-------- GIVEN INFORMATION --------

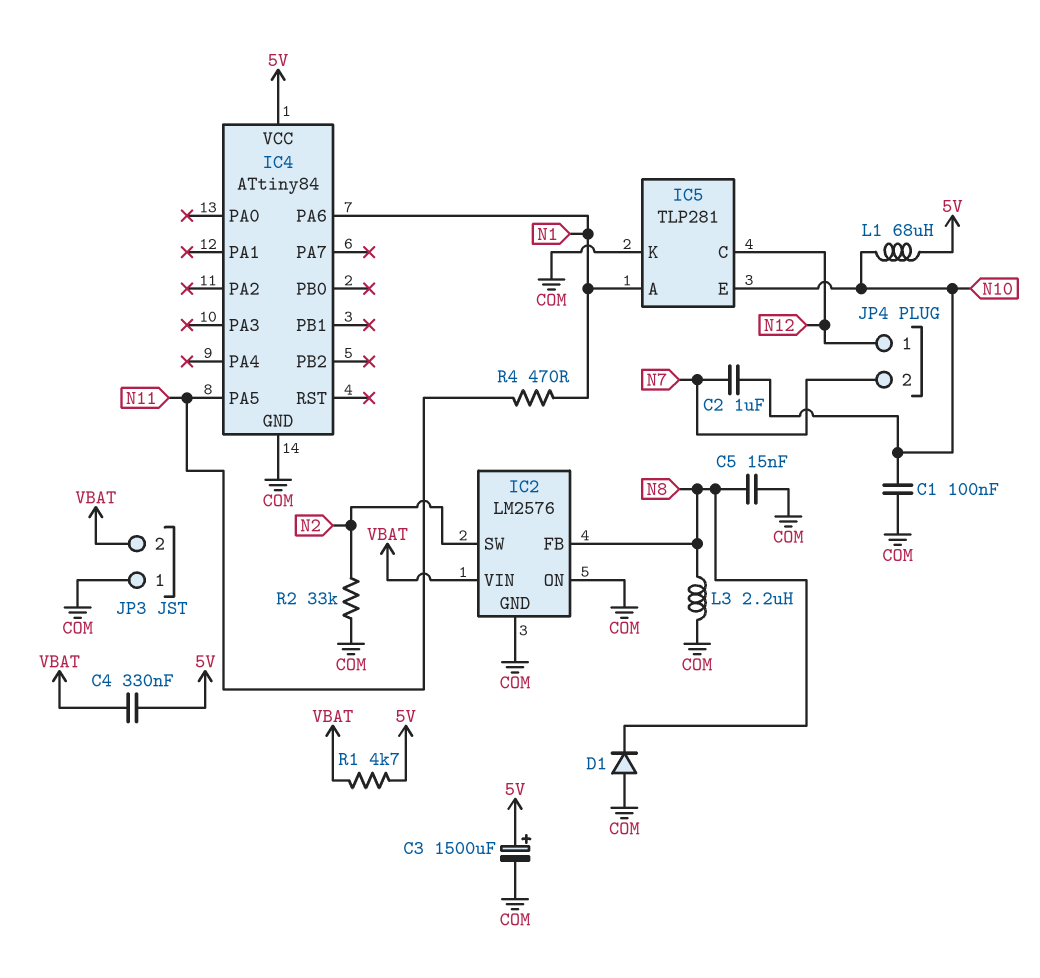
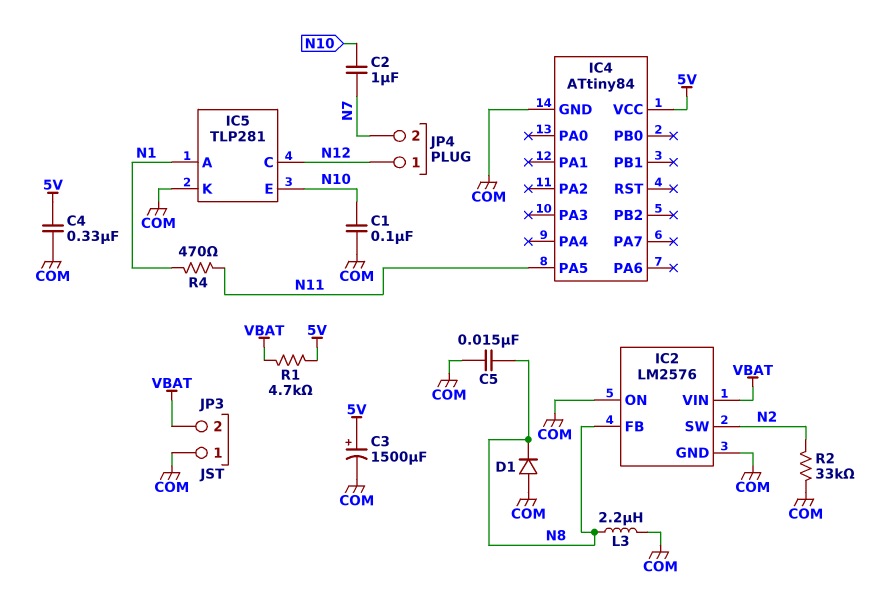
C4: 330nF (5V, VBAT) -> 330nF (5V, COM)
IC4 pin PA6: N1 -> none
L1: 68uH (5V, N10) -> none

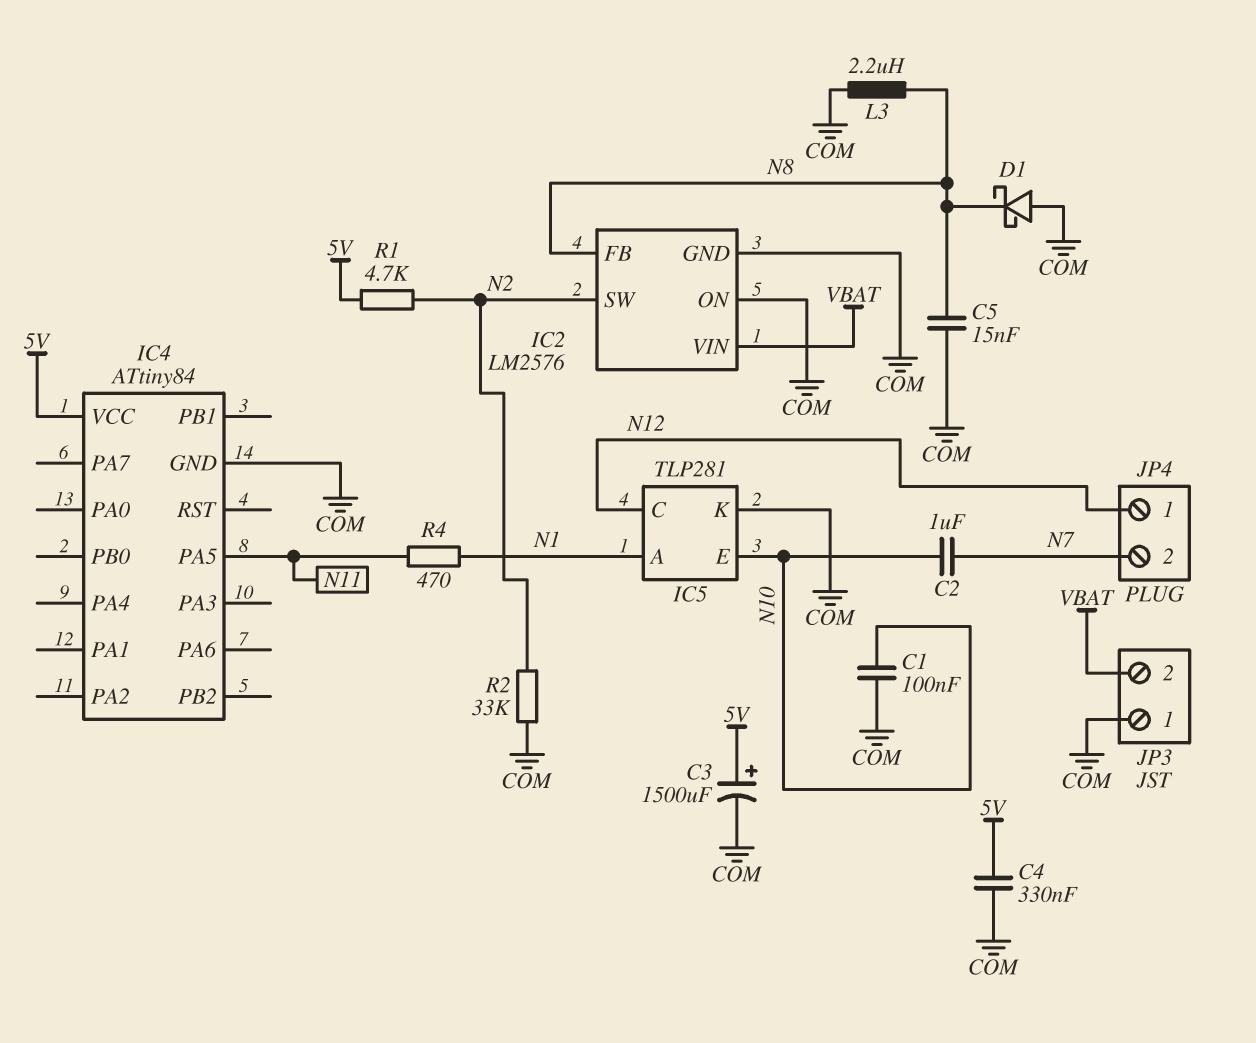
D1: diode (A COM, K N8) -> schottky (A COM, K N8)
R1: 4.7k (5V, VBAT) -> 4.7k (5V, N2)

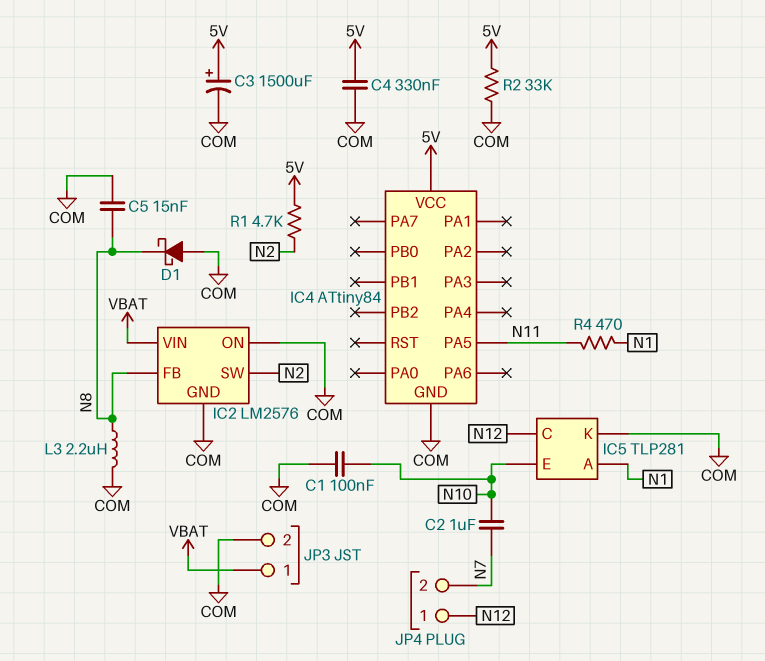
JP3 pin 1: COM -> VBAT
JP3 pin 2: VBAT -> COM
R2: 33k (COM, N2) -> 33k (5V, COM)

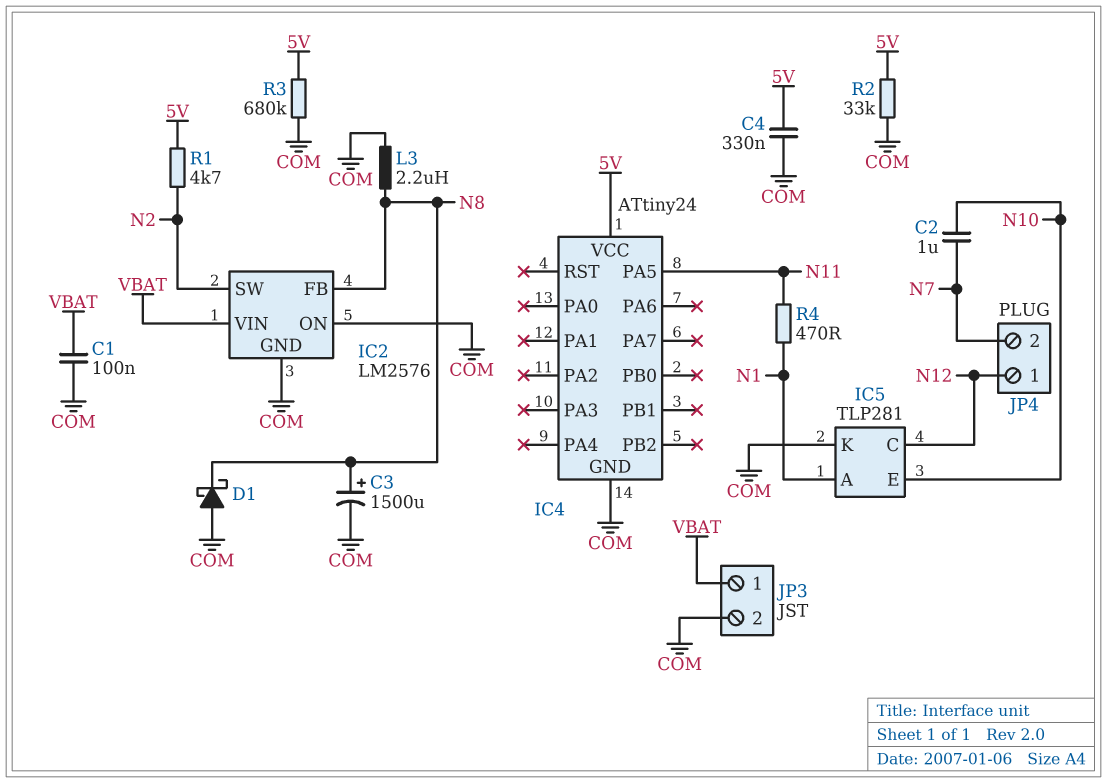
C1: 100nF (COM, N10) -> 100nF (COM, VBAT)
C3: 1500uF (plus 5V, minus COM) -> 1500uF (plus N8, minus COM)
C5: 15nF (COM, N8) -> none
IC4: ATtiny84 -> ATtiny24
R3: none -> 680k (5V, COM)

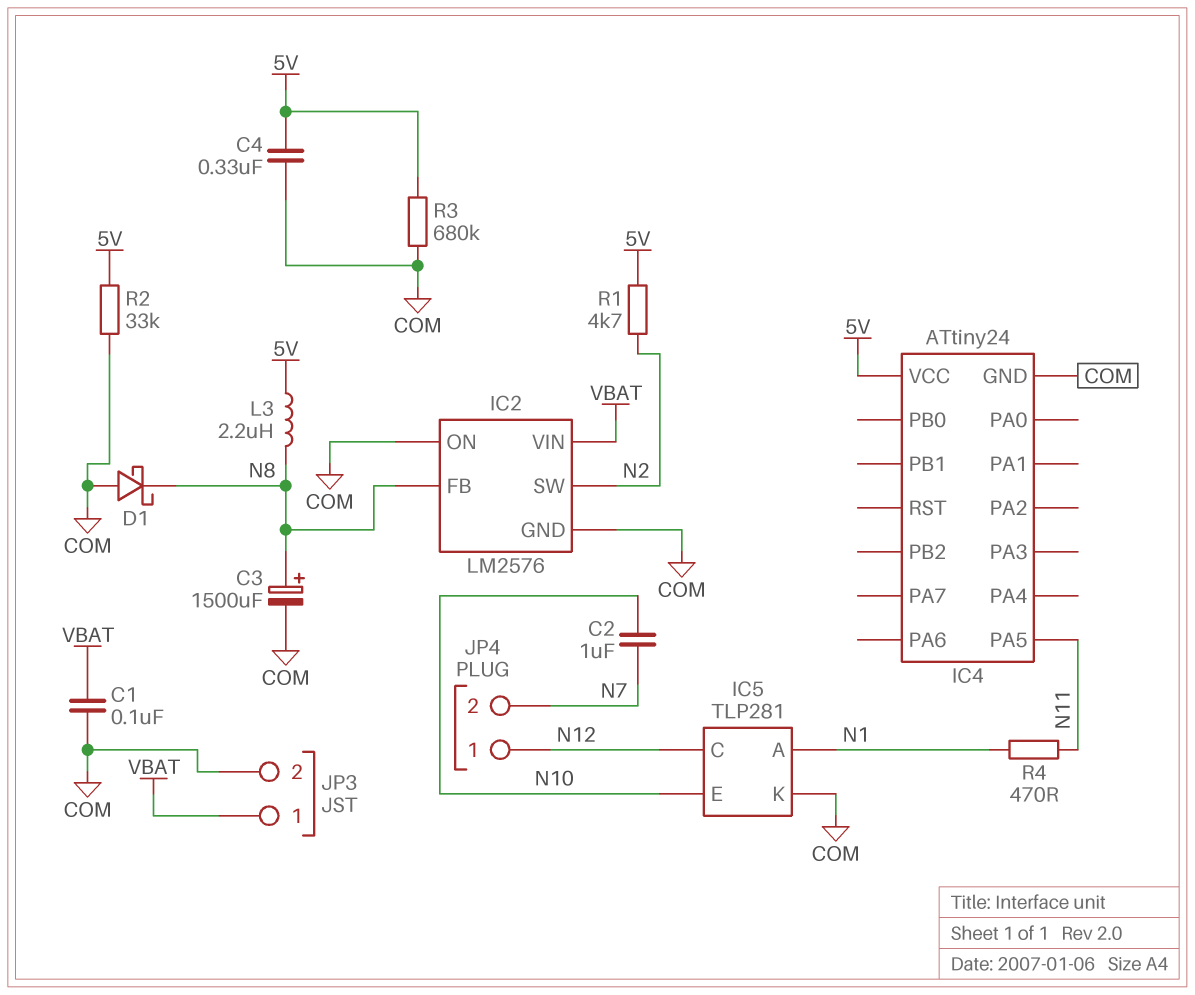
L3: 2.2uH (COM, N8) -> 2.2uH (5V, N8)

--------

**WHAT NEEDS TO BE DONE**
Each line from the line containing "JP3 pin 1: COM -> VBAT" through the final line of the data above must be retyped exactly; nothing else, and no pictures, may appear.

**RESPONSE TO THE EXERCISE**
JP3 pin 1: COM -> VBAT
JP3 pin 2: VBAT -> COM
R2: 33k (COM, N2) -> 33k (5V, COM)

C1: 100nF (COM, N10) -> 100nF (COM, VBAT)
C3: 1500uF (plus 5V, minus COM) -> 1500uF (plus N8, minus COM)
C5: 15nF (COM, N8) -> none
IC4: ATtiny84 -> ATtiny24
R3: none -> 680k (5V, COM)

L3: 2.2uH (COM, N8) -> 2.2uH (5V, N8)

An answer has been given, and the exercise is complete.